**THE TASK**:
Every line of the records below from the line with "purple spinning top: 6 -> 3" up to and including the line with "yellow tree: 1 -> 0" must be reproduced exactly, and no line outside that range.

**DATA RECORDS**:

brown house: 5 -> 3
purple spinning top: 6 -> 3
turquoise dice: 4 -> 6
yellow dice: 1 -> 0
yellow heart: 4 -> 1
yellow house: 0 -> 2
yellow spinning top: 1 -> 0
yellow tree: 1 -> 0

==

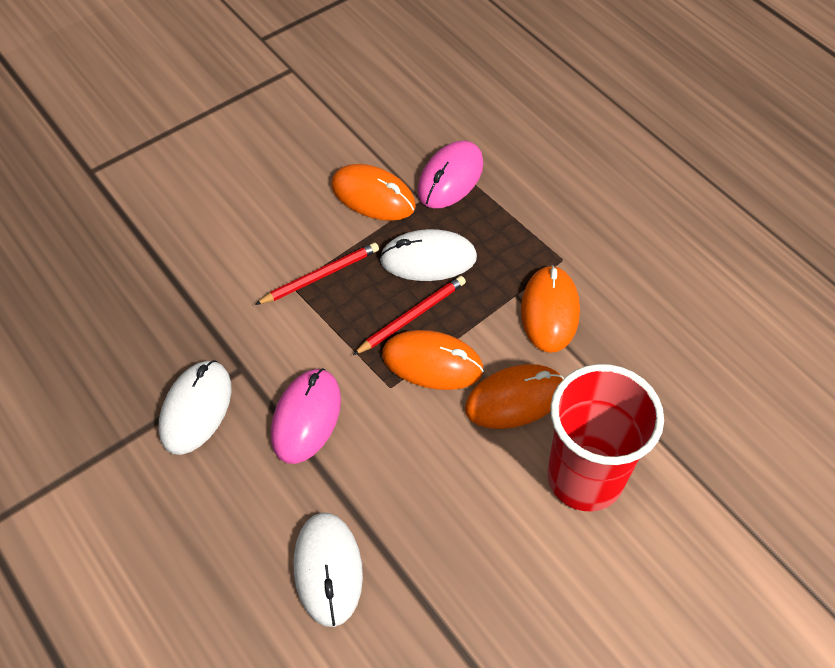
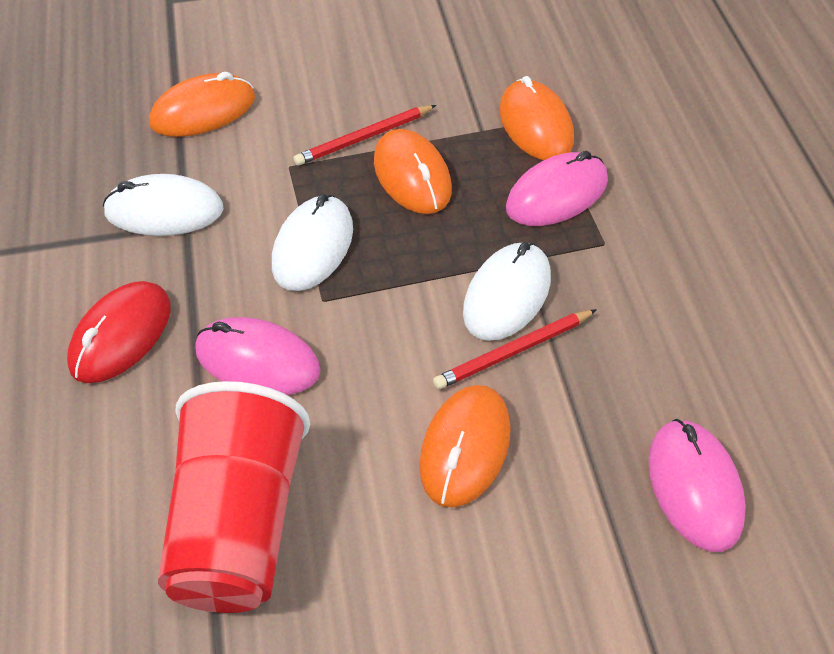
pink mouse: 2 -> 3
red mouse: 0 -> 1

**RESPONSE**:
purple spinning top: 6 -> 3
turquoise dice: 4 -> 6
yellow dice: 1 -> 0
yellow heart: 4 -> 1
yellow house: 0 -> 2
yellow spinning top: 1 -> 0
yellow tree: 1 -> 0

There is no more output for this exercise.